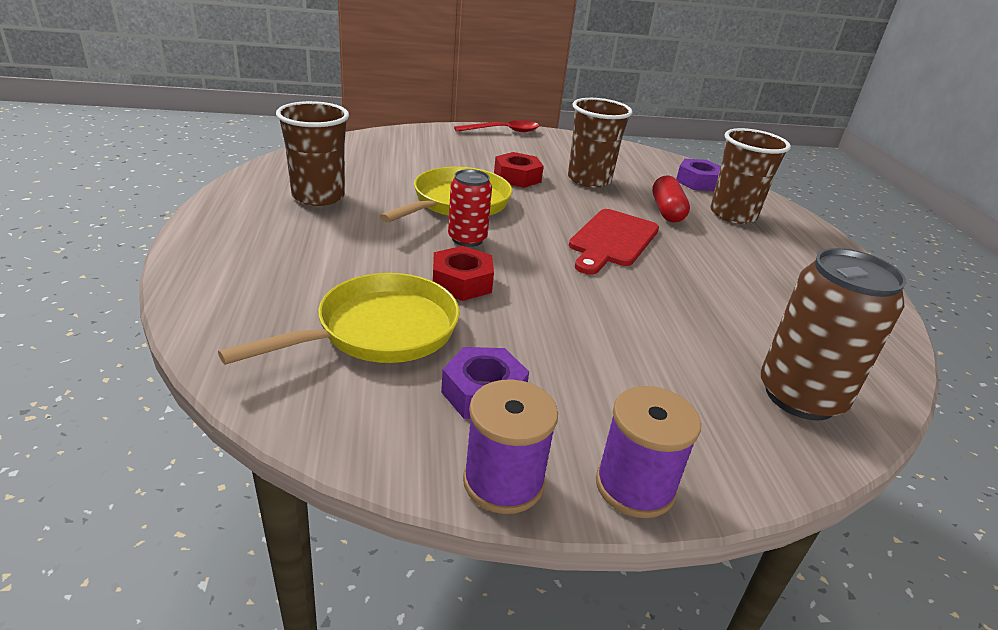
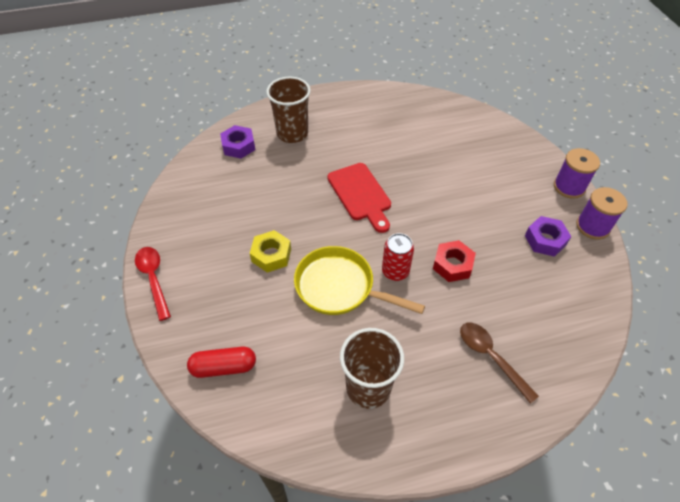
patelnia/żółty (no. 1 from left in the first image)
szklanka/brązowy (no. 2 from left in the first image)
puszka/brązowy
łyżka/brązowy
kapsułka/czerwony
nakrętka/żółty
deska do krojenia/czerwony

● **EXERCISE OBJECTIVE**
Copy out all the records exactly, excluding pictures.

● **WRITTEN SOLUTION**
patelnia/żółty (no. 1 from left in the first image)
szklanka/brązowy (no. 2 from left in the first image)
puszka/brązowy
łyżka/brązowy
kapsułka/czerwony
nakrętka/żółty
deska do krojenia/czerwony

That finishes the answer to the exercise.